[Scene edit records]
....
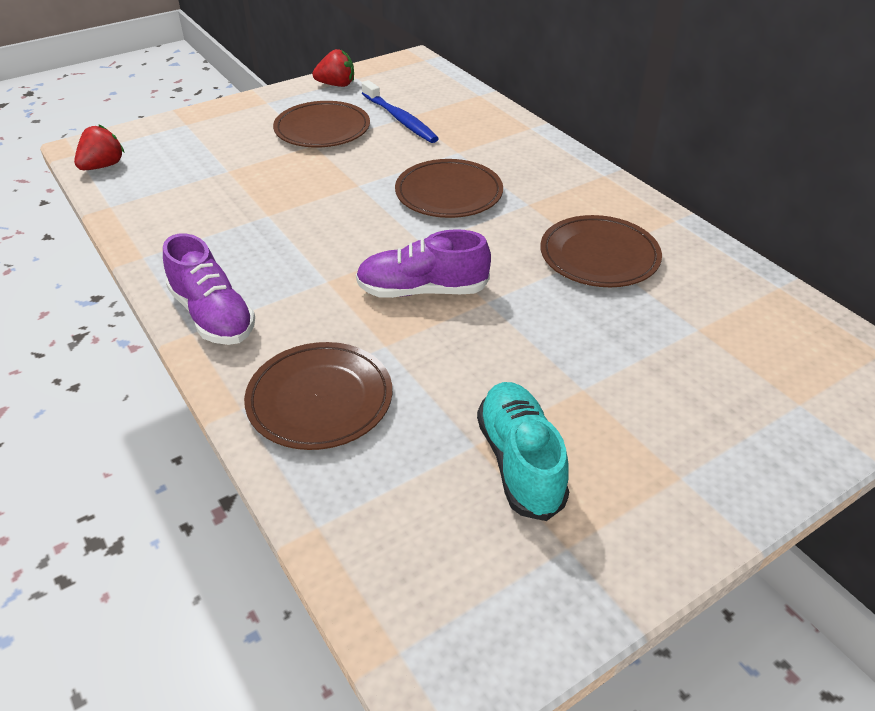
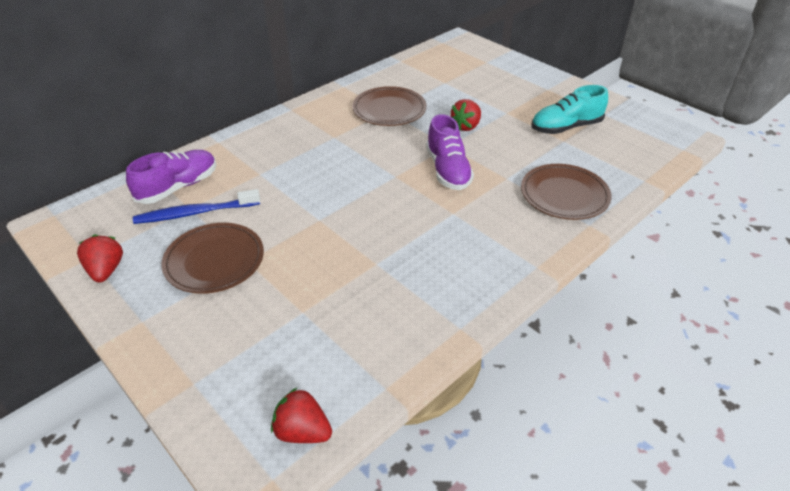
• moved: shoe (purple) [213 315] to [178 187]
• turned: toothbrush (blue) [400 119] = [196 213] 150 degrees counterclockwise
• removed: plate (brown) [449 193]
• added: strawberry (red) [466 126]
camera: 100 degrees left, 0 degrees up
....
» **Work instruction**
Lines that hold "degrees" are the ones to copy, so pick each out from the data.

» **Answer to this task**
• turned: toothbrush (blue) [400 119] = [196 213] 150 degrees counterclockwise
camera: 100 degrees left, 0 degrees up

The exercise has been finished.